◆ SOURCE DATA
____
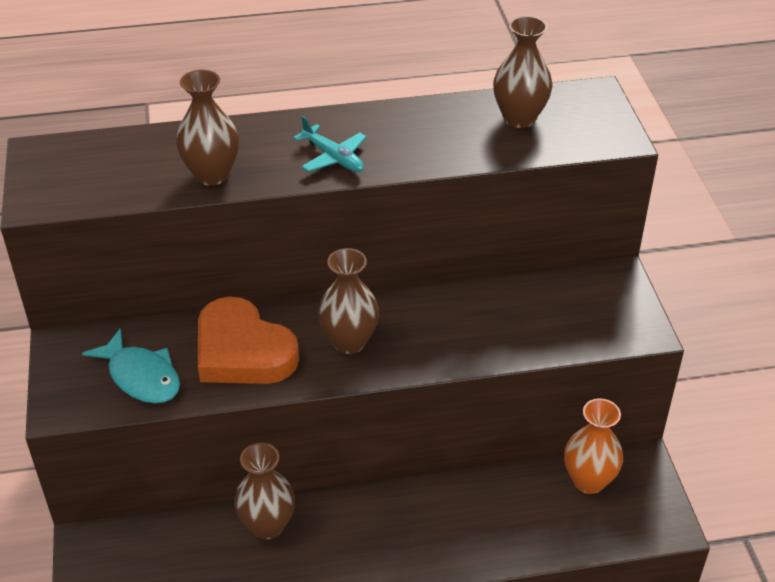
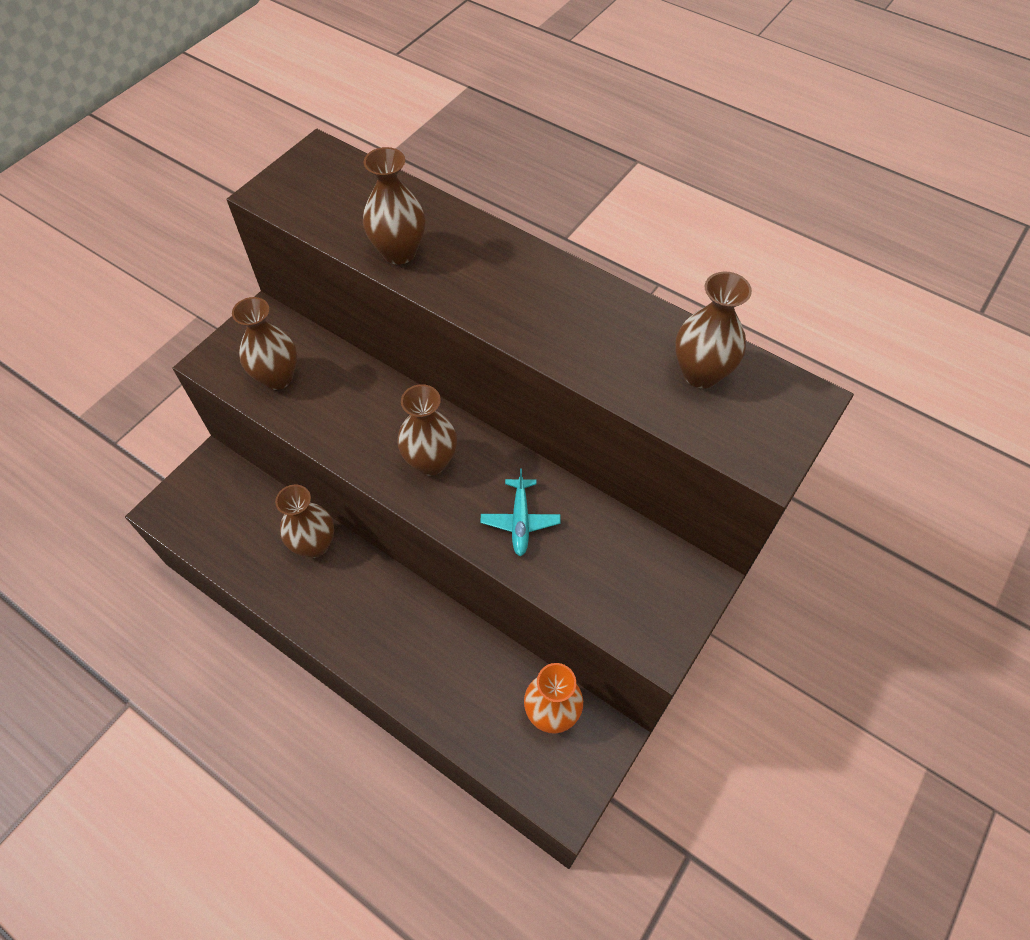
camera: 45 degrees right, 15 degrees up
(141, 376) = (277, 377): turquoise fish -> brown vase
(242, 351) = (356, 410): orange heart -> none
(333, 157) = (501, 300): turquoise plane -> turquoise plane (520, 520)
____
The data above must be written out again word for word, without its pictures.

◆ ANSWER TO THIS PROBLEM
camera: 45 degrees right, 15 degrees up
(141, 376) = (277, 377): turquoise fish -> brown vase
(242, 351) = (356, 410): orange heart -> none
(333, 157) = (501, 300): turquoise plane -> turquoise plane (520, 520)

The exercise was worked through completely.